Please render all of the material below as a JSON list of strings, one string per line, with blank lines left out.

-- start of GIVEN DATA --

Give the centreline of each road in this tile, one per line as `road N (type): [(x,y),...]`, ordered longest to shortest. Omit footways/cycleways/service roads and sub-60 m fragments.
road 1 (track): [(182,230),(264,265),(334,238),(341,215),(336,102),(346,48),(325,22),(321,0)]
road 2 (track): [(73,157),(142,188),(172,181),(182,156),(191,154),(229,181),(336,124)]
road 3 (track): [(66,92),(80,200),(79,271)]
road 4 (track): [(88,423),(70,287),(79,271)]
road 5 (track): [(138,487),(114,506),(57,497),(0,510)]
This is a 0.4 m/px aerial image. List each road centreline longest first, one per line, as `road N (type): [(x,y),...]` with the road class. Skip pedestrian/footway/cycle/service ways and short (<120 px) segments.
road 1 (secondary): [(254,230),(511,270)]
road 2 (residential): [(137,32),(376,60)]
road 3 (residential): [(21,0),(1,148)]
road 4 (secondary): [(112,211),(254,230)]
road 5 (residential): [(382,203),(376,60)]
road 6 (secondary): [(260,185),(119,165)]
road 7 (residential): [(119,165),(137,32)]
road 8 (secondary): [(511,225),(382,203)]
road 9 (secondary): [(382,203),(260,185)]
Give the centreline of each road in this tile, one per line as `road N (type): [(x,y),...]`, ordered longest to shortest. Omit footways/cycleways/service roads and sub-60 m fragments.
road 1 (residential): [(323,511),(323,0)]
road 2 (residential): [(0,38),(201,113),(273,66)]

-- end of GIVEN DATA --

■ EXPECTED ANSWER ■
[
  "Give the centreline of each road in this tile, one per line as `road N (type): [(x,y),...]`, ordered longest to shortest. Omit footways/cycleways/service roads and sub-60 m fragments.",
  "road 1 (track): [(182,230),(264,265),(334,238),(341,215),(336,102),(346,48),(325,22),(321,0)]",
  "road 2 (track): [(73,157),(142,188),(172,181),(182,156),(191,154),(229,181),(336,124)]",
  "road 3 (track): [(66,92),(80,200),(79,271)]",
  "road 4 (track): [(88,423),(70,287),(79,271)]",
  "road 5 (track): [(138,487),(114,506),(57,497),(0,510)]",
  "This is a 0.4 m/px aerial image. List each road centreline longest first, one per line, as `road N (type): [(x,y),...]` with the road class. Skip pedestrian/footway/cycle/service ways and short (<120 px) segments.",
  "road 1 (secondary): [(254,230),(511,270)]",
  "road 2 (residential): [(137,32),(376,60)]",
  "road 3 (residential): [(21,0),(1,148)]",
  "road 4 (secondary): [(112,211),(254,230)]",
  "road 5 (residential): [(382,203),(376,60)]",
  "road 6 (secondary): [(260,185),(119,165)]",
  "road 7 (residential): [(119,165),(137,32)]",
  "road 8 (secondary): [(511,225),(382,203)]",
  "road 9 (secondary): [(382,203),(260,185)]",
  "Give the centreline of each road in this tile, one per line as `road N (type): [(x,y),...]`, ordered longest to shortest. Omit footways/cycleways/service roads and sub-60 m fragments.",
  "road 1 (residential): [(323,511),(323,0)]",
  "road 2 (residential): [(0,38),(201,113),(273,66)]"
]